-- What is expected --
Below are entries with pictures in them. Output exactly the lines starting at the line with "gray circle: (129, 47) -> (127, 75), moved" and ending at the line with "black semicircle: (144, 107)", both included, but not the pictures.

-- Recorded information --
========================================
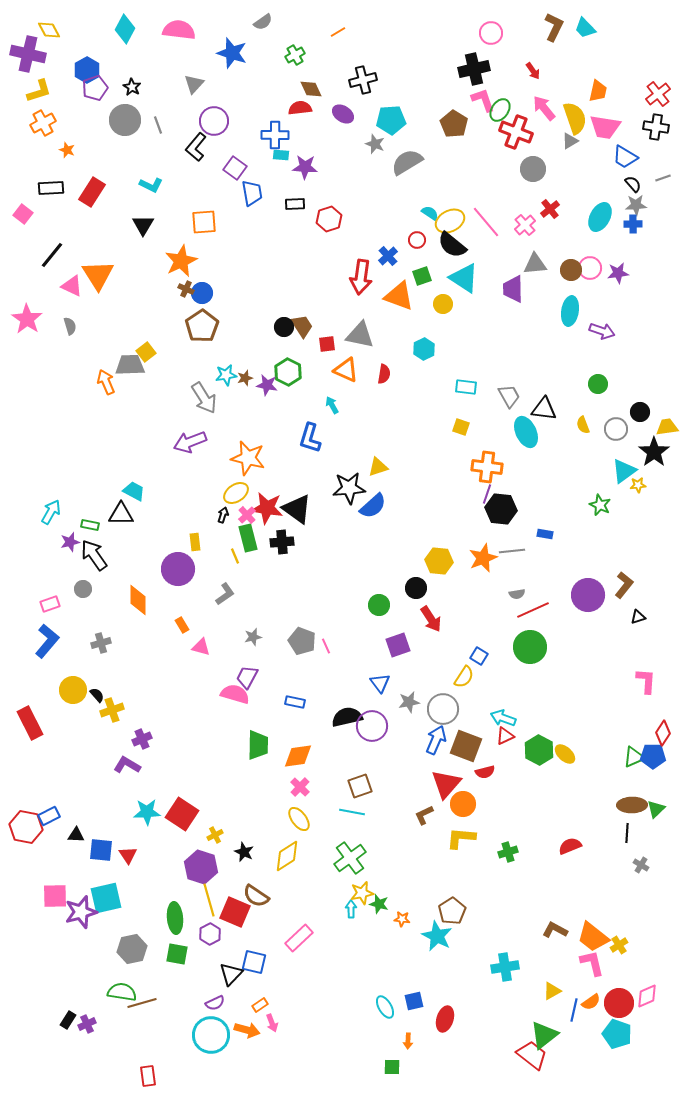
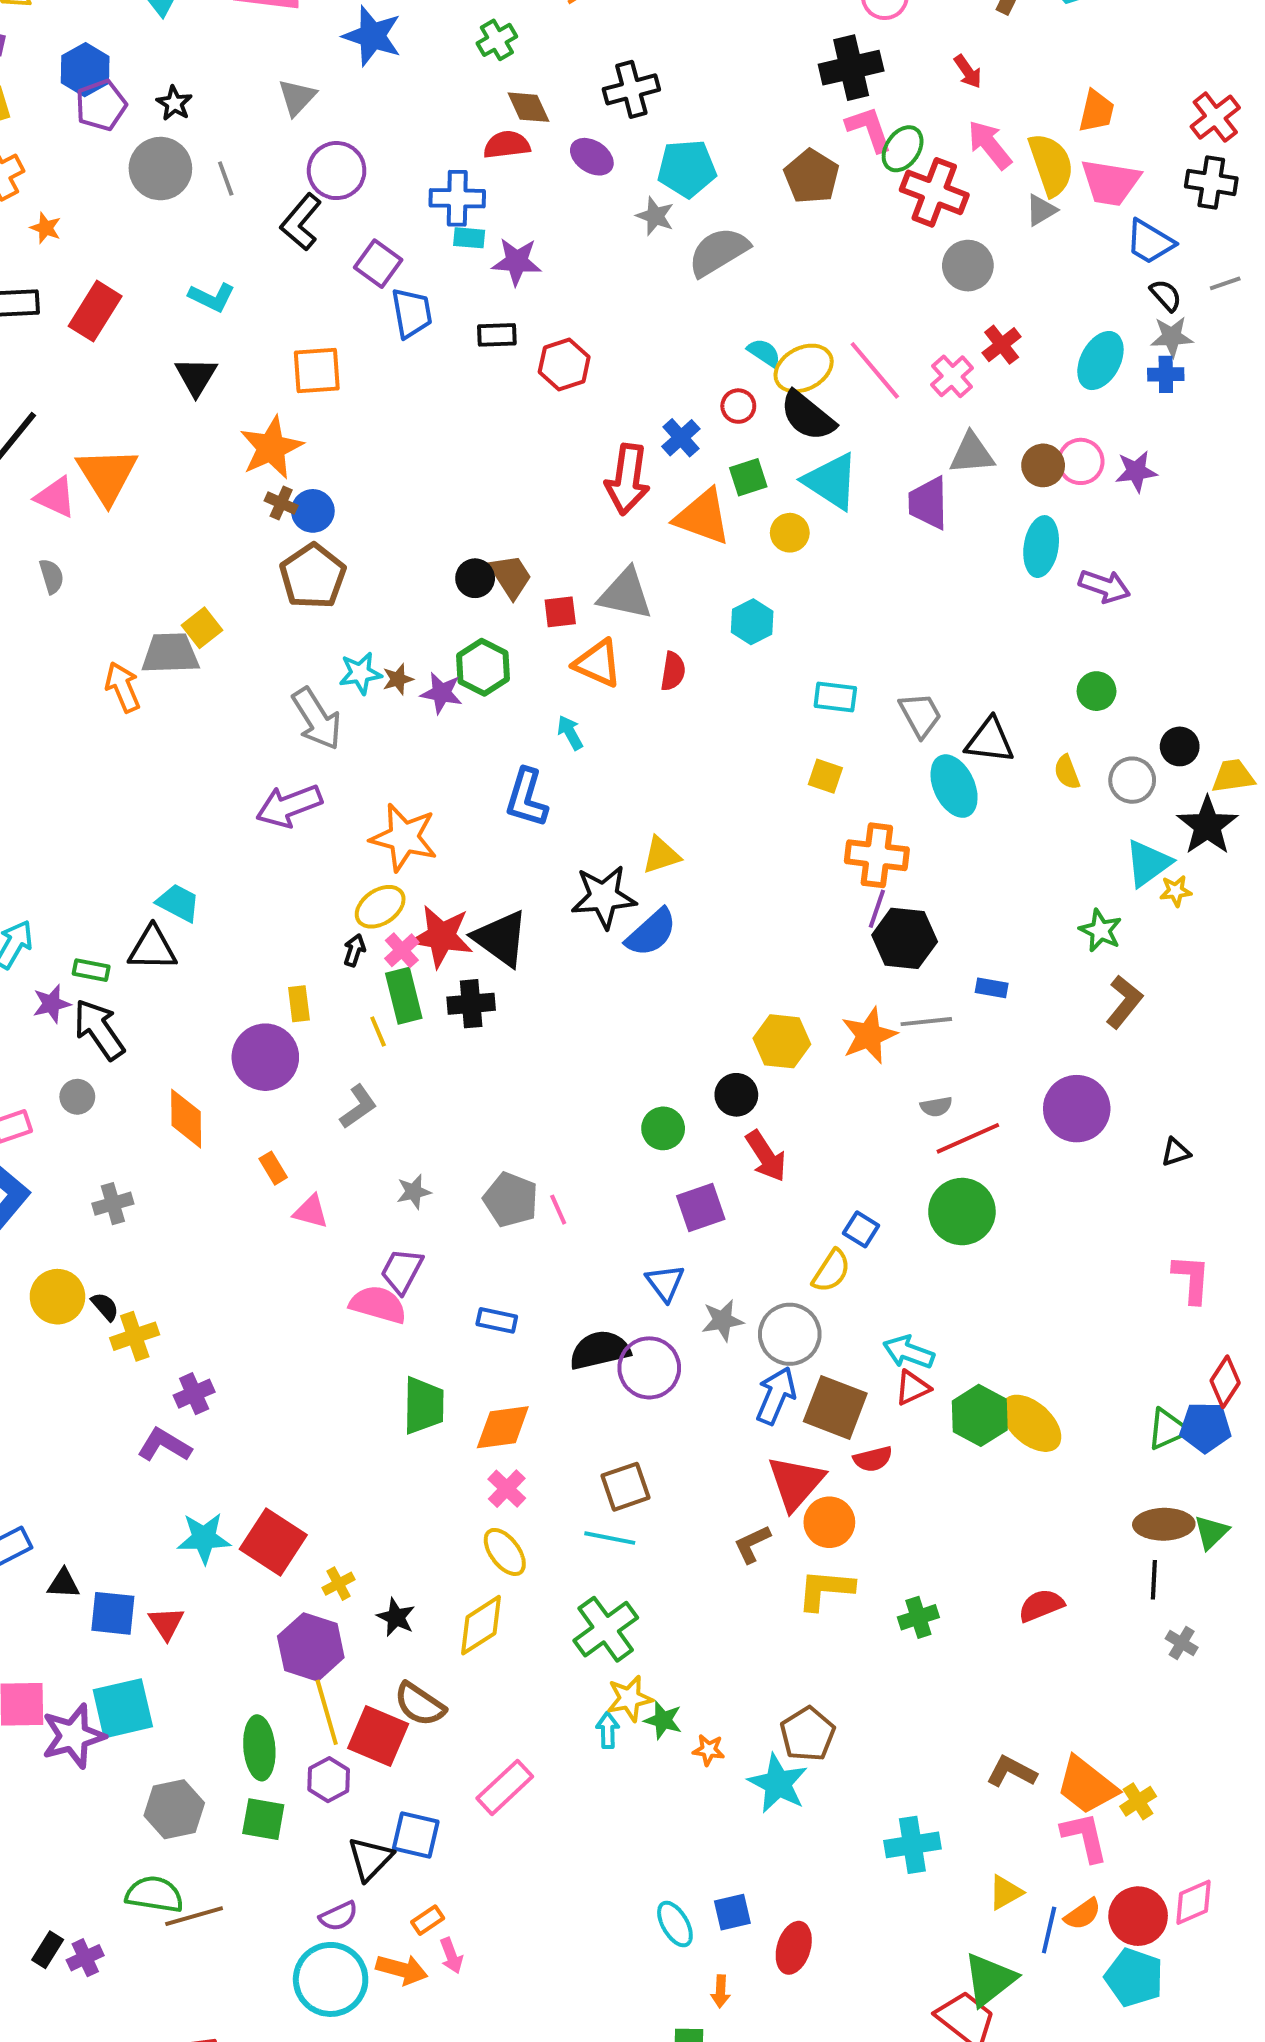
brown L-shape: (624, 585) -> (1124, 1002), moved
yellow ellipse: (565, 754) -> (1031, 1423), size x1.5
========================================
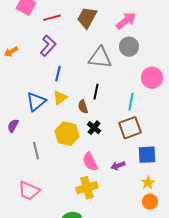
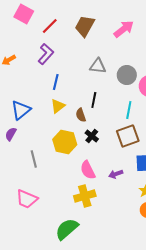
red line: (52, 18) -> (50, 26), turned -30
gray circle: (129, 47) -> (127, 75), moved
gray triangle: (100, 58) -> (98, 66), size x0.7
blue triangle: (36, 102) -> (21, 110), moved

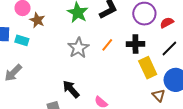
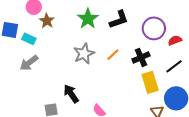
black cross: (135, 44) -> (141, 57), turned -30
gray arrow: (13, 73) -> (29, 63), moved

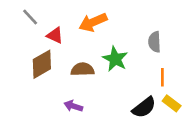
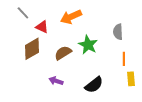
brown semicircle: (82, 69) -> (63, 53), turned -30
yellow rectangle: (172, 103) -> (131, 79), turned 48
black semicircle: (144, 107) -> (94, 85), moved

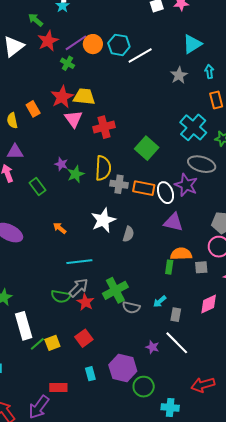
========================================
-- Answer to this problem --
gray circle: (129, 47) -> (127, 75), moved
gray triangle: (100, 58) -> (98, 66), size x0.7
blue triangle: (36, 102) -> (21, 110), moved

black cross: (135, 44) -> (141, 57), turned -30
gray arrow: (13, 73) -> (29, 63), moved

brown semicircle: (82, 69) -> (63, 53), turned -30
yellow rectangle: (172, 103) -> (131, 79), turned 48
black semicircle: (144, 107) -> (94, 85), moved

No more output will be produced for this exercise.